--- WHAT IS BEING ASKED ---
If a line of the records holds the word "turned", copy it out.

——————————

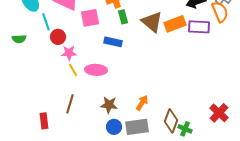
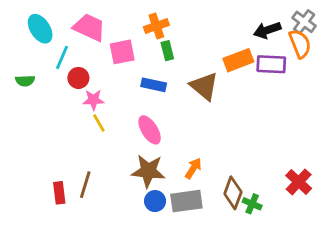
cyan line: (46, 22) -> (62, 57), turned 42
brown triangle: (152, 22) -> (204, 86), moved
pink ellipse: (96, 70) -> (150, 130), moved, turned 55
brown line: (70, 104) -> (85, 185), moved
brown star: (109, 105) -> (148, 171), size x1.4

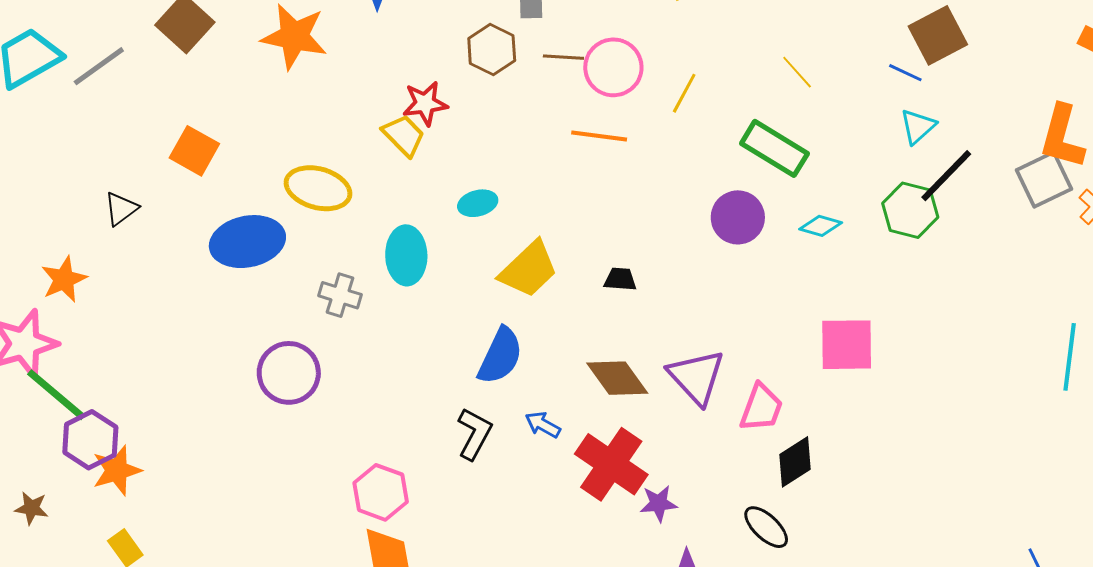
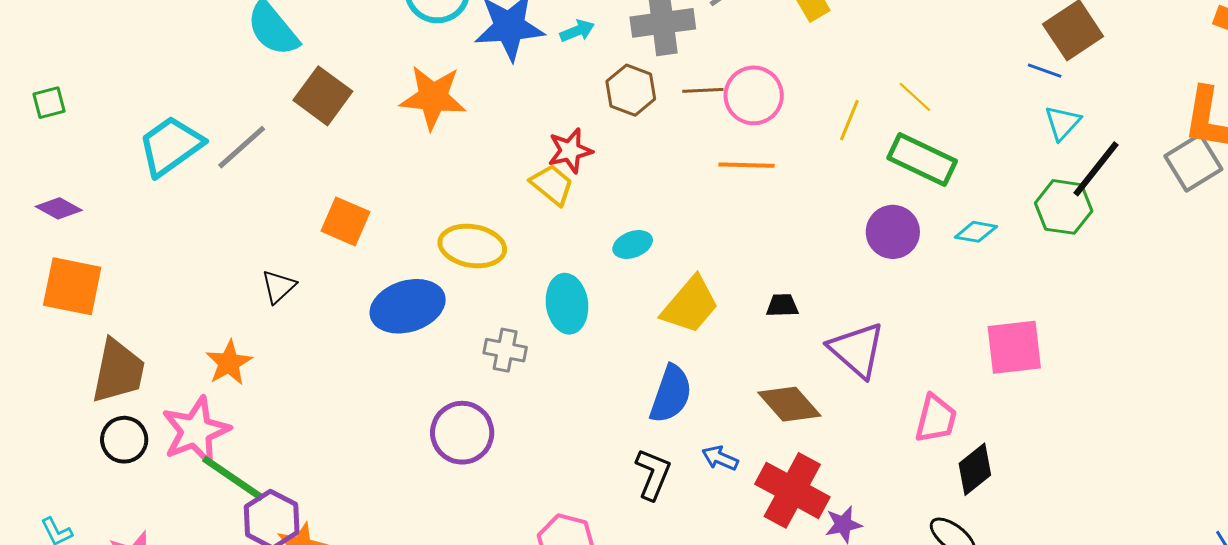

——————————

--- TASK SOLUTION ---
cyan line: (46, 22) -> (62, 57), turned 42
pink ellipse: (96, 70) -> (150, 130), moved, turned 55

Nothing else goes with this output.